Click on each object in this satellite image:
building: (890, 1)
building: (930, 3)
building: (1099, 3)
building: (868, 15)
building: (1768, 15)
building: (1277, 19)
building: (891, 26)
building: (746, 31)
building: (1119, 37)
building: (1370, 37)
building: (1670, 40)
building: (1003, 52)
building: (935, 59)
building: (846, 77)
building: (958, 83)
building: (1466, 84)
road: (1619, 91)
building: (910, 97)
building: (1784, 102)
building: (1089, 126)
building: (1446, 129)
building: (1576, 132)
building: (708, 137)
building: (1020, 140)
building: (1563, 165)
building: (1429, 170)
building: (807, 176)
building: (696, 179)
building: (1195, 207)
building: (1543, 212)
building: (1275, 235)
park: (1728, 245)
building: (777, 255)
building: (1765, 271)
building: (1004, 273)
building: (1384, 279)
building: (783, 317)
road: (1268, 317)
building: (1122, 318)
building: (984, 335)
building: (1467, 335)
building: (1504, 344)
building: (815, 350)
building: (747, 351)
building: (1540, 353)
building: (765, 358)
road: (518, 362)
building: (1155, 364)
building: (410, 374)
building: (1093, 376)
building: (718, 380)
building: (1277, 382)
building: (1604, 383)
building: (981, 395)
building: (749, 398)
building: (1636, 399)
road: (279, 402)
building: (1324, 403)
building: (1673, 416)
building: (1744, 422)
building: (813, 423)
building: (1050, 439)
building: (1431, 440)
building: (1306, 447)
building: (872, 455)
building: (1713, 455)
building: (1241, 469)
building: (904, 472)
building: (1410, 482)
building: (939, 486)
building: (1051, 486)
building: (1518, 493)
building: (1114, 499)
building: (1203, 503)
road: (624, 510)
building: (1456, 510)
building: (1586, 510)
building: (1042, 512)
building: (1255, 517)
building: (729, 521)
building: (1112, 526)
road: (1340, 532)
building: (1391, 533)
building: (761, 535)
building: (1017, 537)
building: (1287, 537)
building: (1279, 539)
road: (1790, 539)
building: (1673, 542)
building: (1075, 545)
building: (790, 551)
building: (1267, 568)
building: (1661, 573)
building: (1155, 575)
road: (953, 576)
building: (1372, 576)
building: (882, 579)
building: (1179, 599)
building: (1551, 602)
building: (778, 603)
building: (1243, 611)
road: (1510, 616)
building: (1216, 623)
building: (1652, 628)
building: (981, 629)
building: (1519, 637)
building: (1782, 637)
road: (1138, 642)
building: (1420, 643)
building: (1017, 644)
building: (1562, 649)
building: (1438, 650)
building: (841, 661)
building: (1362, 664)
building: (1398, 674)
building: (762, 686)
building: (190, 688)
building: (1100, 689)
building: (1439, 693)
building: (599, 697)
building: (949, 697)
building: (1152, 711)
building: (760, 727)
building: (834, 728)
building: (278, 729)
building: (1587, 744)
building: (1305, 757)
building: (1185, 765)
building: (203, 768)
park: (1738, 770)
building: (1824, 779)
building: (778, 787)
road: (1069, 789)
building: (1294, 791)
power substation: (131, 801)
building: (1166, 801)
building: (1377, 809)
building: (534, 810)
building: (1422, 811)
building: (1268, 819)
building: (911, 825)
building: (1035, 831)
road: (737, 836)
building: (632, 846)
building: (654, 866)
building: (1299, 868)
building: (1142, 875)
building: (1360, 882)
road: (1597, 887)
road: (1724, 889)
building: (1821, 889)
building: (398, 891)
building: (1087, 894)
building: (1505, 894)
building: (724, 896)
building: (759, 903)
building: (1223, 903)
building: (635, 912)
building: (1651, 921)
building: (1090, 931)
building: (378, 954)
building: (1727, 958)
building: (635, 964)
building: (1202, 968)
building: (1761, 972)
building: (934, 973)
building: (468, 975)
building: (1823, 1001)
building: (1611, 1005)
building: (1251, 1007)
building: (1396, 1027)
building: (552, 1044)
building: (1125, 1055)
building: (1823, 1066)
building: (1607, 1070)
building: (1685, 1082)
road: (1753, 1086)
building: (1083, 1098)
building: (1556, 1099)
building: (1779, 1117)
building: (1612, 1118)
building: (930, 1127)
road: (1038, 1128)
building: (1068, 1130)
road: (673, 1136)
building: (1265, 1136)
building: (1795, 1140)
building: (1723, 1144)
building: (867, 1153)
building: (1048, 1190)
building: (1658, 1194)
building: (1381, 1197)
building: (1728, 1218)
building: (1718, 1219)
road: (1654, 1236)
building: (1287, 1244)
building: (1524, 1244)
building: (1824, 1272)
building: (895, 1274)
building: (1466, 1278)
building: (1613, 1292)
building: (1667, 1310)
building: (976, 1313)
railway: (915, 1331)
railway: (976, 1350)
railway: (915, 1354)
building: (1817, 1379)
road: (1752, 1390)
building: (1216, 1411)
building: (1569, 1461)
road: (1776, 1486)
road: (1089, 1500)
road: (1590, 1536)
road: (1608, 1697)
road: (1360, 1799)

=====

• [WHAT IS EXPECTED] A line in the material may hold the string "railway". Report how many do, and write only the number.

• [SOLUTION FOR THIS PROBLEM] 3